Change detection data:
=== Section Start ===

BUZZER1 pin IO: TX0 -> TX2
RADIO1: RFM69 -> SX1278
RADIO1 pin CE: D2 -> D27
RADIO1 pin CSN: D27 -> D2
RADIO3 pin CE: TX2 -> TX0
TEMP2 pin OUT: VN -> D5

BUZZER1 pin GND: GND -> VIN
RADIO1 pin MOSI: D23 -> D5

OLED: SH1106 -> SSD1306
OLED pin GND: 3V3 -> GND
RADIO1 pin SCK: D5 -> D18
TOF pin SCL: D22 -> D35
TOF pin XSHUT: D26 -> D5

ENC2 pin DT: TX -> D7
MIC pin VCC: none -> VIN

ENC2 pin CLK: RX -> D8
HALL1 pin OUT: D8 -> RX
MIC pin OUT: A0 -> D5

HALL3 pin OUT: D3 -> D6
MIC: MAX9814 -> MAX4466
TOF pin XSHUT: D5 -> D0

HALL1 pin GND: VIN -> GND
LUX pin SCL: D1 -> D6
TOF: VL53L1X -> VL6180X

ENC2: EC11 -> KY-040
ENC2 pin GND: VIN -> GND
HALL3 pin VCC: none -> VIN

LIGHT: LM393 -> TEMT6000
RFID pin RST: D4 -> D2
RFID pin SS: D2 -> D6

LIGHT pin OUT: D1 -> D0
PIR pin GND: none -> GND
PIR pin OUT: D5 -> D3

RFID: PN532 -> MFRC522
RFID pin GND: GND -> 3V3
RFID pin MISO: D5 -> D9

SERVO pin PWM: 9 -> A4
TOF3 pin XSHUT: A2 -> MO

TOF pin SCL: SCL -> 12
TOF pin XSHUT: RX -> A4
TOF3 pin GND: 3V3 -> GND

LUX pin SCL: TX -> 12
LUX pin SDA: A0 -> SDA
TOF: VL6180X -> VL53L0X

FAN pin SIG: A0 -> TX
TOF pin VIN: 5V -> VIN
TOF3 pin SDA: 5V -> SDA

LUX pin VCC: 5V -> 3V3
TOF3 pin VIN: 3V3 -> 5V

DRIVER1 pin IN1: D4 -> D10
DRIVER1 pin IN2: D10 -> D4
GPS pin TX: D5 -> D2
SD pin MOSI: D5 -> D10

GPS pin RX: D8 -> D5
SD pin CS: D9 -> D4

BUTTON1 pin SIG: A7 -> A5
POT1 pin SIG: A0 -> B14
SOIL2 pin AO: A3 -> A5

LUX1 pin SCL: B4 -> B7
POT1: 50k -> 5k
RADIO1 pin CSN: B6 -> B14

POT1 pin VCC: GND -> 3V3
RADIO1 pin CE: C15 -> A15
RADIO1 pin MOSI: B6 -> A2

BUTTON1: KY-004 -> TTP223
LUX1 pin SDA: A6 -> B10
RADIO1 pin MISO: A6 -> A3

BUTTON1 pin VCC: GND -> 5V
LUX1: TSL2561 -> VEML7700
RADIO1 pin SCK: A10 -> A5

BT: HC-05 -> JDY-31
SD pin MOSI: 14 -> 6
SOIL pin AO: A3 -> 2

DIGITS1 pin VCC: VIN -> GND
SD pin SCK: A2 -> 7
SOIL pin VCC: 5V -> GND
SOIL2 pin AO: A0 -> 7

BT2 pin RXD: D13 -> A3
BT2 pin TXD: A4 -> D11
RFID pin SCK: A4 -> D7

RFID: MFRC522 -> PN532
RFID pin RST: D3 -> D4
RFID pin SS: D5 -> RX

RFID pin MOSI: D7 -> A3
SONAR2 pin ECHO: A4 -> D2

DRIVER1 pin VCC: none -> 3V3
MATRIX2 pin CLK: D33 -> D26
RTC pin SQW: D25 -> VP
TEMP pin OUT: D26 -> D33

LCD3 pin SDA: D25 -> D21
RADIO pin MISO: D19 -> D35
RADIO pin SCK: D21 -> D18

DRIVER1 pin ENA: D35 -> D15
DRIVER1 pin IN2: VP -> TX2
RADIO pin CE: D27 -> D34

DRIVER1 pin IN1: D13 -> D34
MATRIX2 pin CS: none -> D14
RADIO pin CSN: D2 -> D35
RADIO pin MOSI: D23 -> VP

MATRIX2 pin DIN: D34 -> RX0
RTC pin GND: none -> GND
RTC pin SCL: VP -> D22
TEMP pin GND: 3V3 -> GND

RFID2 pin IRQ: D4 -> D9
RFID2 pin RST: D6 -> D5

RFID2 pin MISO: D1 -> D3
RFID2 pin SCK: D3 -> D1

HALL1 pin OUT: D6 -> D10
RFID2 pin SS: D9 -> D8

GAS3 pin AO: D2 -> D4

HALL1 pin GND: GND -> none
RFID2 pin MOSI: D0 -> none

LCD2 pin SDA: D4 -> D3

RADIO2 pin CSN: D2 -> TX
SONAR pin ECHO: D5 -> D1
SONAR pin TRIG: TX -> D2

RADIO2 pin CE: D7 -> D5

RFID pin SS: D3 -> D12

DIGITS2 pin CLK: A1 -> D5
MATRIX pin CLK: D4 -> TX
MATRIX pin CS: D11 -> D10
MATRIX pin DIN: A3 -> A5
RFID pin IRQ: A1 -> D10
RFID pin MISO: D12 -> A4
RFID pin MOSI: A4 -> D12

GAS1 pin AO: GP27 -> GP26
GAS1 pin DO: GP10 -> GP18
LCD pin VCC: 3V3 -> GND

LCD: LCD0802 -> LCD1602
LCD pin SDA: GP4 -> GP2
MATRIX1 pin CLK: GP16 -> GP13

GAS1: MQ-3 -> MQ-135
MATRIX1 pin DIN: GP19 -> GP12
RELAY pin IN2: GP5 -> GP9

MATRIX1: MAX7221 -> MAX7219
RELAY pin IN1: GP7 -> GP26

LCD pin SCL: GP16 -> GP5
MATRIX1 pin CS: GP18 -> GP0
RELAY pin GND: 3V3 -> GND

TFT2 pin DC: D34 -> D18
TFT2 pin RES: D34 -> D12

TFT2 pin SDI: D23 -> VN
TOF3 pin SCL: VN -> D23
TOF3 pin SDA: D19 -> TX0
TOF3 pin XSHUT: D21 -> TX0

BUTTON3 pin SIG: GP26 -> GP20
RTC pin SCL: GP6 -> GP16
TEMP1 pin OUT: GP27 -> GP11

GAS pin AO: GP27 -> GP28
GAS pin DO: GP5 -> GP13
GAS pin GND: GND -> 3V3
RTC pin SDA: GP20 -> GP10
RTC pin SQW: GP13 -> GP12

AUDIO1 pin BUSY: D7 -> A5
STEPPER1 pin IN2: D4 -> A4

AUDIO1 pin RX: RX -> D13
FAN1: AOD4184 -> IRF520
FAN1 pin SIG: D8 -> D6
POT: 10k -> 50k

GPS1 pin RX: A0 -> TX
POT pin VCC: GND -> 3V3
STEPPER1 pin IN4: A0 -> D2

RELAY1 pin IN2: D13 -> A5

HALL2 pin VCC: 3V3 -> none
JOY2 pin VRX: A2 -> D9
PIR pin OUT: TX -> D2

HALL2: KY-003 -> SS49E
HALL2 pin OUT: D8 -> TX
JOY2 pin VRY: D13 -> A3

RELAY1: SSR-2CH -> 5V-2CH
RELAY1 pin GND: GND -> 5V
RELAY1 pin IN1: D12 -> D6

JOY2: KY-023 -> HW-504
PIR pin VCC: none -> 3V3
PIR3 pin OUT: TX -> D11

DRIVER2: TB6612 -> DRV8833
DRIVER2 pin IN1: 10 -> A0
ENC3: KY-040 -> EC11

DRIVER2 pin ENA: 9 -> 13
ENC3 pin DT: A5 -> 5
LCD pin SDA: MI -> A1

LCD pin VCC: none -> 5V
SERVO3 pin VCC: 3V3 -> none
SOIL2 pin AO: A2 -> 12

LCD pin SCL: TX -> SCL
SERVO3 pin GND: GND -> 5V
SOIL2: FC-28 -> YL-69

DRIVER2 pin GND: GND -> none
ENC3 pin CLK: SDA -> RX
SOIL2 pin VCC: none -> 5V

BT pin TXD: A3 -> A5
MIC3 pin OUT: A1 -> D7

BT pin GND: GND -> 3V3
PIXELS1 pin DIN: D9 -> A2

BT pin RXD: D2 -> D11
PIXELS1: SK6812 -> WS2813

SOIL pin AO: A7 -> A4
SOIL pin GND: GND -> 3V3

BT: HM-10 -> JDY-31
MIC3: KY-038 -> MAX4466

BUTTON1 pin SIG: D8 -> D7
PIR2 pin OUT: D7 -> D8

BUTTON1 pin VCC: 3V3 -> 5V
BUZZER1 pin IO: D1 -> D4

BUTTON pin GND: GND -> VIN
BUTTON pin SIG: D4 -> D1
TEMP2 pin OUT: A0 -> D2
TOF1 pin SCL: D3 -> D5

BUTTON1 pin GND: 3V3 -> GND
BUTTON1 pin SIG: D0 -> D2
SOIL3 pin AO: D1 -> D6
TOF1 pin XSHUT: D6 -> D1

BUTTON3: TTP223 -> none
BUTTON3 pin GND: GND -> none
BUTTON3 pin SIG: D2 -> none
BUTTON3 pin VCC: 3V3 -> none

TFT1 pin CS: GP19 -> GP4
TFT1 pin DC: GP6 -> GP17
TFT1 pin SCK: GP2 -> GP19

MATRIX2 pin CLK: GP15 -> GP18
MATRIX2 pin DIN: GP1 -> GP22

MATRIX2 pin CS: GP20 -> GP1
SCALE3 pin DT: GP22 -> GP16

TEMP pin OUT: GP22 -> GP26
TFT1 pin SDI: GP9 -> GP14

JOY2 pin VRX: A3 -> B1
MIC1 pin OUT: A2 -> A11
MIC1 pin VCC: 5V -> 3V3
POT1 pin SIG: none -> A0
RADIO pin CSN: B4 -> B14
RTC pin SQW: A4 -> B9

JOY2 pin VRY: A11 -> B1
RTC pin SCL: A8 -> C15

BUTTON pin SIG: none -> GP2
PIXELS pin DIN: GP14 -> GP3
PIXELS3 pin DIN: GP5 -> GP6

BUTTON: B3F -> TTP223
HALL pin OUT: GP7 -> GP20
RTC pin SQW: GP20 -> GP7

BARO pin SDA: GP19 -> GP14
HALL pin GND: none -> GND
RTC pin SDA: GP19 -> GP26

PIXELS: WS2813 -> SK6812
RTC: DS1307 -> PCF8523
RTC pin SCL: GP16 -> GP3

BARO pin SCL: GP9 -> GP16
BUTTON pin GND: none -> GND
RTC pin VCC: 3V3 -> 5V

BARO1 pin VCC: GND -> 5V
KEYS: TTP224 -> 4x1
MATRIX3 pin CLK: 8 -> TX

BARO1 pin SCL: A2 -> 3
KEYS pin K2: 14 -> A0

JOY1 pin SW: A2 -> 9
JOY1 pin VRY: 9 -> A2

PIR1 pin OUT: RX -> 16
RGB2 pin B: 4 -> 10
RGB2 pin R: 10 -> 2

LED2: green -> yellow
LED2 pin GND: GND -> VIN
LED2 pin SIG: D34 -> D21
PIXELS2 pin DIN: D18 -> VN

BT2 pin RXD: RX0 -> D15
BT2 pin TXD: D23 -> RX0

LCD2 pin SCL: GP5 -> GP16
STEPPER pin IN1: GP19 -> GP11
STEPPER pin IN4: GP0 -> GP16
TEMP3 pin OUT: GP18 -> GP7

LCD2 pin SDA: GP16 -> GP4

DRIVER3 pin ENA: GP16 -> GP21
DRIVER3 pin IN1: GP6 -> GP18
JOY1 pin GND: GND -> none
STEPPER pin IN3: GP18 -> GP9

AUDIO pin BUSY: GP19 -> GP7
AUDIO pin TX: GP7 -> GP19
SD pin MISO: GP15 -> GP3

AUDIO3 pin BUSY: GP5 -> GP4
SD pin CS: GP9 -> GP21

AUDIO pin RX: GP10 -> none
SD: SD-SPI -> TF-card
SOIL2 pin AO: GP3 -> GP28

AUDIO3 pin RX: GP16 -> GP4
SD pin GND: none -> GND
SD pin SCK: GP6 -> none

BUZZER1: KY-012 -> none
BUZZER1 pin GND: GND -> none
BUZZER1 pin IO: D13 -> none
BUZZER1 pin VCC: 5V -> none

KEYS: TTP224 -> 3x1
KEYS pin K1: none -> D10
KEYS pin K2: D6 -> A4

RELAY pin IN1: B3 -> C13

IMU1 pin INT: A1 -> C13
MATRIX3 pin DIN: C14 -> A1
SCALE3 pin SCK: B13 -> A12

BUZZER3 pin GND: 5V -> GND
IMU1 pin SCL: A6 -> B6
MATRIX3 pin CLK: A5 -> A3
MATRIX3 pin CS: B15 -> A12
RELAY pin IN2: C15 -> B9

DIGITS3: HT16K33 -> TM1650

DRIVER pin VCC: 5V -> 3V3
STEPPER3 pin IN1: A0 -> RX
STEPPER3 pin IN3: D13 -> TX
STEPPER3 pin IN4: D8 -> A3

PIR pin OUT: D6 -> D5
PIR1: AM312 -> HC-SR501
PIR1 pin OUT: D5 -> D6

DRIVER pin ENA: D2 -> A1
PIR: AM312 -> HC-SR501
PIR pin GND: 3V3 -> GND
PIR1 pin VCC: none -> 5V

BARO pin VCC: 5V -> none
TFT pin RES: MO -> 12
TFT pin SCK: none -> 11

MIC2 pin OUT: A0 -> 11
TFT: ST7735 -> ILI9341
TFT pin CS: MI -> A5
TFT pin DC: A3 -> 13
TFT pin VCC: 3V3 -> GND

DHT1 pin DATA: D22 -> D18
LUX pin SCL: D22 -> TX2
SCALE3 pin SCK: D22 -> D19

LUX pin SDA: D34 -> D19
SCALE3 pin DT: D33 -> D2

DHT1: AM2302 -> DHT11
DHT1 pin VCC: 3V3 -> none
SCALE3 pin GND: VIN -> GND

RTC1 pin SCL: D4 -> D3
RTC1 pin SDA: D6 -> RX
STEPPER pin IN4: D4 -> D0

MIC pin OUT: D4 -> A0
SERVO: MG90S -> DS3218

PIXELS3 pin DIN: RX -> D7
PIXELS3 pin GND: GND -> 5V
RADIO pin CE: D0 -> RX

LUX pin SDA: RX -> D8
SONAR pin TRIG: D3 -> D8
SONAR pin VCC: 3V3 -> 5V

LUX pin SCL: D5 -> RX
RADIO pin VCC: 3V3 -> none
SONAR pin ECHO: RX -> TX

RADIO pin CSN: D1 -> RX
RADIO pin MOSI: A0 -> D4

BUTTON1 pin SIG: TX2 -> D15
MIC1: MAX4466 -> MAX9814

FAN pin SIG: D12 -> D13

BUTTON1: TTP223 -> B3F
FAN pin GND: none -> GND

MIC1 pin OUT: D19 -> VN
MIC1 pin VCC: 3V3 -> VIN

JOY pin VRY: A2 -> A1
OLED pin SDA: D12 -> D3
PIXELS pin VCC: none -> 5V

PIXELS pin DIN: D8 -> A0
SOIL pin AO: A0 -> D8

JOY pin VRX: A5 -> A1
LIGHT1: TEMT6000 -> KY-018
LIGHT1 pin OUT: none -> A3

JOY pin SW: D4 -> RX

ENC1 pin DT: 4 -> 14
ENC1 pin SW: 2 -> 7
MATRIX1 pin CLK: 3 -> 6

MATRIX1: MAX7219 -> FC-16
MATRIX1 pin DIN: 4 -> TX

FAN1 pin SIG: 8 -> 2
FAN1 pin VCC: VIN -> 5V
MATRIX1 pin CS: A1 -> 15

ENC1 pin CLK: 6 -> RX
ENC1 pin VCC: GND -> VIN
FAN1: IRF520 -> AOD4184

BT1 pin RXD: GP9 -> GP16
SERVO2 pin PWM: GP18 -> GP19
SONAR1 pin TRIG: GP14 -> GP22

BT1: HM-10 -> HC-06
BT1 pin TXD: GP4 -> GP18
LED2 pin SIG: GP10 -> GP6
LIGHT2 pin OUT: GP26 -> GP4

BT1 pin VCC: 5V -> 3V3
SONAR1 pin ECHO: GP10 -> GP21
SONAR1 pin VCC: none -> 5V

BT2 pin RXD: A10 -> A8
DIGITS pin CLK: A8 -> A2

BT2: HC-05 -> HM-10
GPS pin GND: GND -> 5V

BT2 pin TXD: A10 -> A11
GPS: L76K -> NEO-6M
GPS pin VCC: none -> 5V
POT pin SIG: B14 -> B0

=== Section End ===

WORK ORDER: Search the records for the word "BUSY" and copy every line where it occurs.

EXERCISE ANSWER:
AUDIO1 pin BUSY: D7 -> A5
AUDIO pin BUSY: GP19 -> GP7
AUDIO3 pin BUSY: GP5 -> GP4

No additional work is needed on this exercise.